_Your instructions_: Go through the listing that follows and write it out exactly. Drop the pictures.

•••••

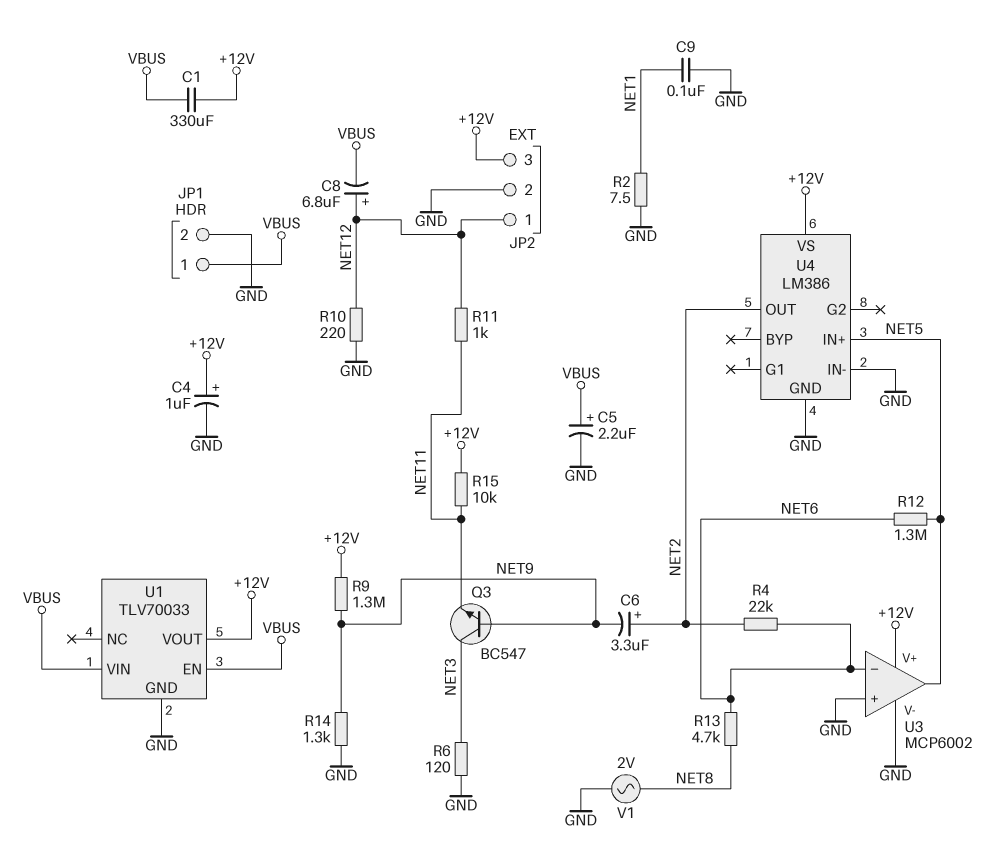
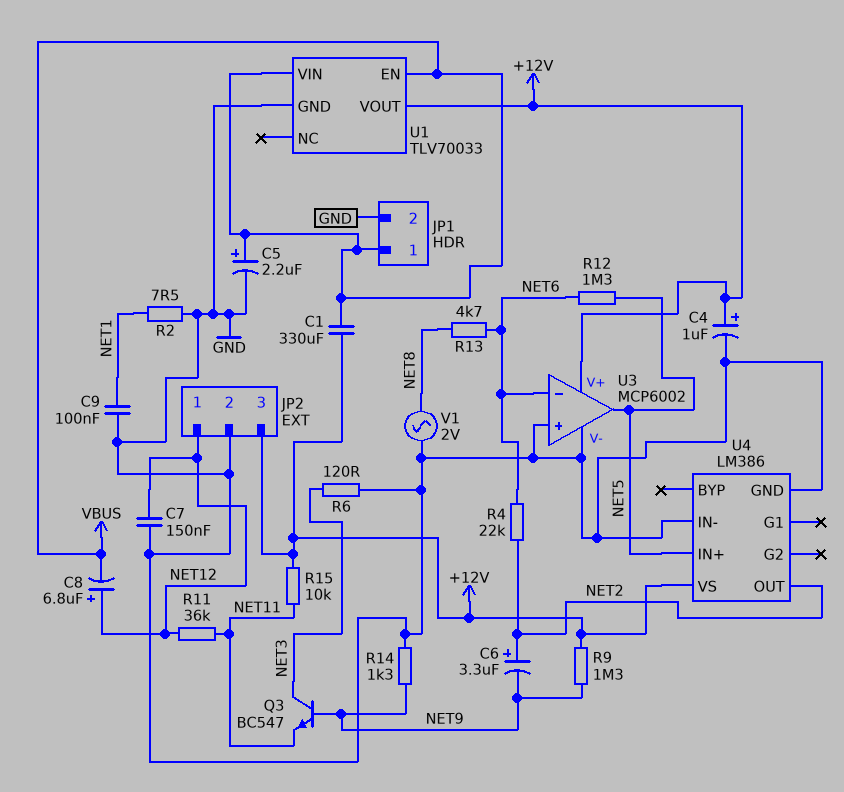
C7: none -> 150nF (GND, NET12)
R10: 220 (GND, NET12) -> none
R11: 1k (NET11, NET12) -> 36k (NET11, NET12)

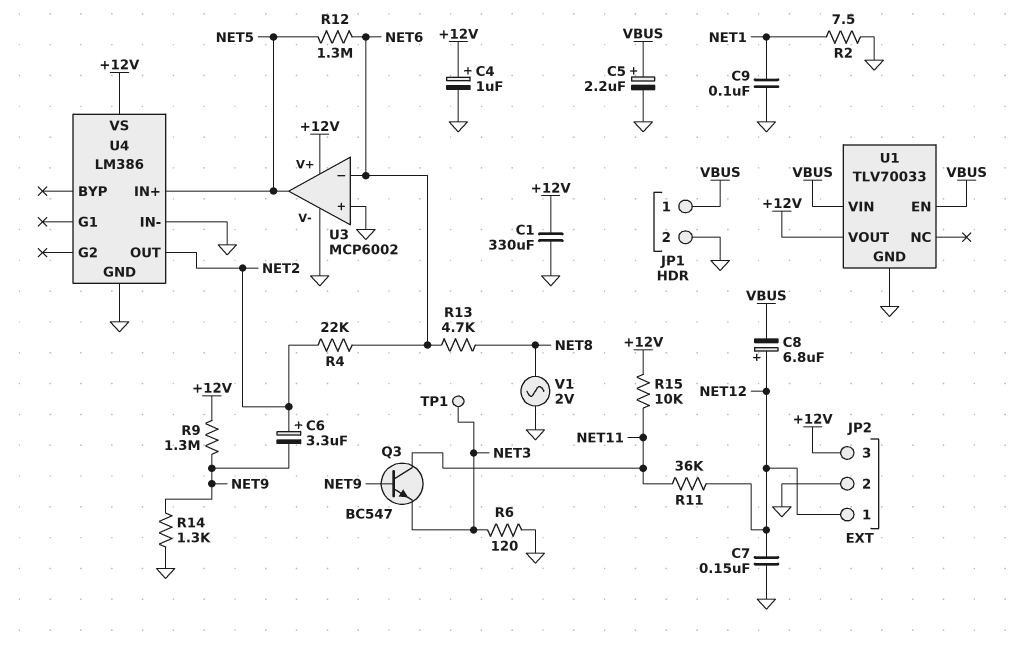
C1: 330uF (+12V, VBUS) -> 330uF (+12V, GND)
Q3: NPN BC547 (B NET9, C NET3, E NET11) -> NPN BC547 (B NET9, C NET11, E NET3)
TP1: none -> test point (NET3)

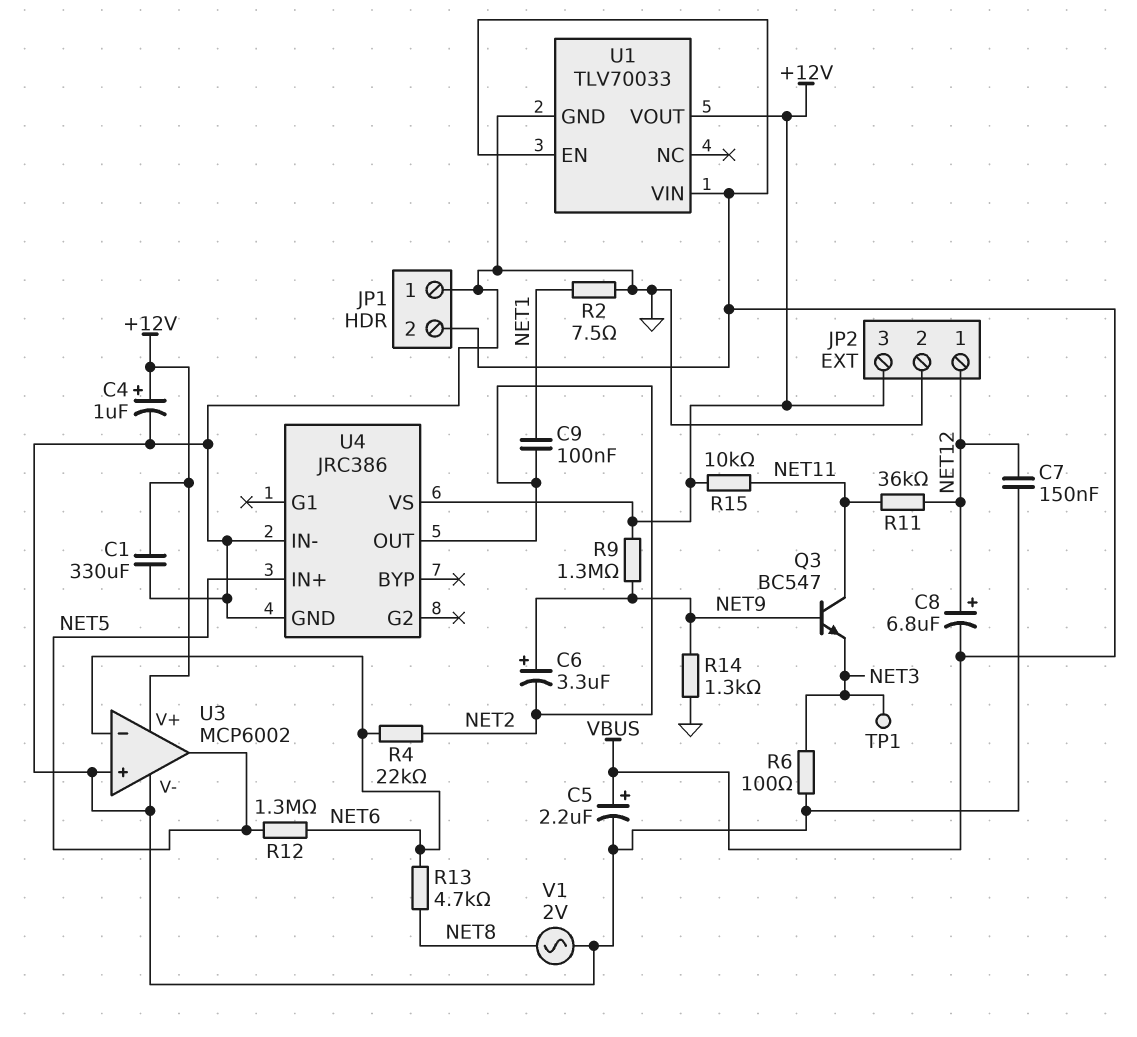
C6: 3.3uF (plus NET2, minus NET9) -> 3.3uF (plus NET9, minus NET2)
C9: 100nF (GND, NET1) -> 100nF (NET1, NET2)
JP1 pin 1: VBUS -> GND
JP1 pin 2: GND -> VBUS
R6: 120 (GND, NET3) -> 100 (GND, NET3)
U4: LM386 -> JRC386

•••••

_Solution_:
C7: none -> 150nF (GND, NET12)
R10: 220 (GND, NET12) -> none
R11: 1k (NET11, NET12) -> 36k (NET11, NET12)

C1: 330uF (+12V, VBUS) -> 330uF (+12V, GND)
Q3: NPN BC547 (B NET9, C NET3, E NET11) -> NPN BC547 (B NET9, C NET11, E NET3)
TP1: none -> test point (NET3)

C6: 3.3uF (plus NET2, minus NET9) -> 3.3uF (plus NET9, minus NET2)
C9: 100nF (GND, NET1) -> 100nF (NET1, NET2)
JP1 pin 1: VBUS -> GND
JP1 pin 2: GND -> VBUS
R6: 120 (GND, NET3) -> 100 (GND, NET3)
U4: LM386 -> JRC386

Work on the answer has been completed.